◆ **The task**: Go to the line holding "(475, 153) = (411, 256): black" in the entries below and write out exactly every line down to and including the line holding "(100, 423) = (816, 234): white".

◆ **Records supplied**:

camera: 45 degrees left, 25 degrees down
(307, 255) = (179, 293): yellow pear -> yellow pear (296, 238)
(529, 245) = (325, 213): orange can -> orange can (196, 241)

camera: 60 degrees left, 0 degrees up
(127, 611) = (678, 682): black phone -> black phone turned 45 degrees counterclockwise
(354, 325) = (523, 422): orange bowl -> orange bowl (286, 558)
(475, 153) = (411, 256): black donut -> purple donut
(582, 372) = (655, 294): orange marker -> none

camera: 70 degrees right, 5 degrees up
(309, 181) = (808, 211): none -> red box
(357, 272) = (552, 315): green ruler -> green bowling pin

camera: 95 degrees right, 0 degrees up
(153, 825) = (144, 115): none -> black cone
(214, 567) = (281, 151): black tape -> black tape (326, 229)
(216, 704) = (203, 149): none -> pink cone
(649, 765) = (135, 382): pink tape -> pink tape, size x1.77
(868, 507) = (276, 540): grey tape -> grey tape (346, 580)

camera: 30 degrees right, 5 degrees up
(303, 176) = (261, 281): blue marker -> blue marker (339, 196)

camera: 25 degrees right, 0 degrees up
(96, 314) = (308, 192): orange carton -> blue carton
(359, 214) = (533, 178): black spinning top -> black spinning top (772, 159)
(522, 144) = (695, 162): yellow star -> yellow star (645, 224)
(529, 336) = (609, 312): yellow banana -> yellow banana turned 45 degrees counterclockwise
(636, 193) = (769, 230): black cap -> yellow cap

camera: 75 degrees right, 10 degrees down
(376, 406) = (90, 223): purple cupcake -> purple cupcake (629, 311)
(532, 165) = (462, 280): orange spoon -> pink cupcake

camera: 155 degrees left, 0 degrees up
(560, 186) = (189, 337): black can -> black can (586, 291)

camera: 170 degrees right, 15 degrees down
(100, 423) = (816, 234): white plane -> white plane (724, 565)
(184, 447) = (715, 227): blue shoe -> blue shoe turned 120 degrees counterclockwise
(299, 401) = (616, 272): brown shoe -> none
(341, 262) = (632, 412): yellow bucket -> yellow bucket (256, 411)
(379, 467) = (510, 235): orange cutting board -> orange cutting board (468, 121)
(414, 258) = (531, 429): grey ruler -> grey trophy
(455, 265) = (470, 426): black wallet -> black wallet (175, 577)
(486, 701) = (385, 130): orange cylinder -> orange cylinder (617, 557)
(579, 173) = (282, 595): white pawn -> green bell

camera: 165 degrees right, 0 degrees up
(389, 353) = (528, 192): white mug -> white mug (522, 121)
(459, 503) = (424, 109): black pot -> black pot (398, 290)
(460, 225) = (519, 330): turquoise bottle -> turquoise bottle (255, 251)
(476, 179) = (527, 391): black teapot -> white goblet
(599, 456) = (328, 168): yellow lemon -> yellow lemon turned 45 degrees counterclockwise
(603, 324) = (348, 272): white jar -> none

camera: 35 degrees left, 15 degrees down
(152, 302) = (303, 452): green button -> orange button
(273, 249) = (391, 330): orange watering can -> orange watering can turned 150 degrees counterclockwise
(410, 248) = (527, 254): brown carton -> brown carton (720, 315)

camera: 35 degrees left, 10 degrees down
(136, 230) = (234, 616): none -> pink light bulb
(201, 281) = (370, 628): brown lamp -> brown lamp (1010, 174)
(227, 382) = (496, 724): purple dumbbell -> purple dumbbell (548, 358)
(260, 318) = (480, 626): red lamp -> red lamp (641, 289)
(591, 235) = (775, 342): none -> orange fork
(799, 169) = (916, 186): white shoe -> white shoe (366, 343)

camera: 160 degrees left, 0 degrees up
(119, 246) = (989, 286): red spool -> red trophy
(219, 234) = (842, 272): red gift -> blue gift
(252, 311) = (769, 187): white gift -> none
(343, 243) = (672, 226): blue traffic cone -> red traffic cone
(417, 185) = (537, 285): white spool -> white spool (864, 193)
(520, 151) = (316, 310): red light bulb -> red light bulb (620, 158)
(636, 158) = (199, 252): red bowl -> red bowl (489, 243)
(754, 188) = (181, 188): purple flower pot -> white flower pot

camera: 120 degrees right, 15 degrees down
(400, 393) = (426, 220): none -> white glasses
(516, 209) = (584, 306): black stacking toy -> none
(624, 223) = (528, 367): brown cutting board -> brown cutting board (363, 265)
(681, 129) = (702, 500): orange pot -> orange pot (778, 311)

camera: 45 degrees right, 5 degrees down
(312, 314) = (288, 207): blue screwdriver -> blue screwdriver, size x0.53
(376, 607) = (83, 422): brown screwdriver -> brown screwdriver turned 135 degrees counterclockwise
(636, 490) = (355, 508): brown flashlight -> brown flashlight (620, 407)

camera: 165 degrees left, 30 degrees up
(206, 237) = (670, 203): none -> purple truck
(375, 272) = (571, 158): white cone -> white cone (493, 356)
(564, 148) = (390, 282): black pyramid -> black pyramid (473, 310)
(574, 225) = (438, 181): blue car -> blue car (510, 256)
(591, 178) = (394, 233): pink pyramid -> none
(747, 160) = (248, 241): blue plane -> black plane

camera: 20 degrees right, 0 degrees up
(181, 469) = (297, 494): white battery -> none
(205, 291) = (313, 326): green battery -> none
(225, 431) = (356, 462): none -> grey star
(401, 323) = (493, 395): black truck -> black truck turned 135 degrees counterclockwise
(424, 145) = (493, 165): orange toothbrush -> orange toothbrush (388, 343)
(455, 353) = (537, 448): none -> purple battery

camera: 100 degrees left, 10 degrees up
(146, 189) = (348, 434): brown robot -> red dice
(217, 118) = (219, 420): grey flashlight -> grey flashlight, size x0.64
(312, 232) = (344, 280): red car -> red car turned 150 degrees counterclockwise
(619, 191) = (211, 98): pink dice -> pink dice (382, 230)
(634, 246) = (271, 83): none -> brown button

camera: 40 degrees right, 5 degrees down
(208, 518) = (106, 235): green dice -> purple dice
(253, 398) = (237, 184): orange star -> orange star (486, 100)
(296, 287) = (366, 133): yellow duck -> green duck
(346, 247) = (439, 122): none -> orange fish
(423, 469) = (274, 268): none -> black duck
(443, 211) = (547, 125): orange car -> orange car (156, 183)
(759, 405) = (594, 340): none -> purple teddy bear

◆ **Written response**:
(475, 153) = (411, 256): black donut -> purple donut
(582, 372) = (655, 294): orange marker -> none

camera: 70 degrees right, 5 degrees up
(309, 181) = (808, 211): none -> red box
(357, 272) = (552, 315): green ruler -> green bowling pin

camera: 95 degrees right, 0 degrees up
(153, 825) = (144, 115): none -> black cone
(214, 567) = (281, 151): black tape -> black tape (326, 229)
(216, 704) = (203, 149): none -> pink cone
(649, 765) = (135, 382): pink tape -> pink tape, size x1.77
(868, 507) = (276, 540): grey tape -> grey tape (346, 580)

camera: 30 degrees right, 5 degrees up
(303, 176) = (261, 281): blue marker -> blue marker (339, 196)

camera: 25 degrees right, 0 degrees up
(96, 314) = (308, 192): orange carton -> blue carton
(359, 214) = (533, 178): black spinning top -> black spinning top (772, 159)
(522, 144) = (695, 162): yellow star -> yellow star (645, 224)
(529, 336) = (609, 312): yellow banana -> yellow banana turned 45 degrees counterclockwise
(636, 193) = (769, 230): black cap -> yellow cap

camera: 75 degrees right, 10 degrees down
(376, 406) = (90, 223): purple cupcake -> purple cupcake (629, 311)
(532, 165) = (462, 280): orange spoon -> pink cupcake

camera: 155 degrees left, 0 degrees up
(560, 186) = (189, 337): black can -> black can (586, 291)

camera: 170 degrees right, 15 degrees down
(100, 423) = (816, 234): white plane -> white plane (724, 565)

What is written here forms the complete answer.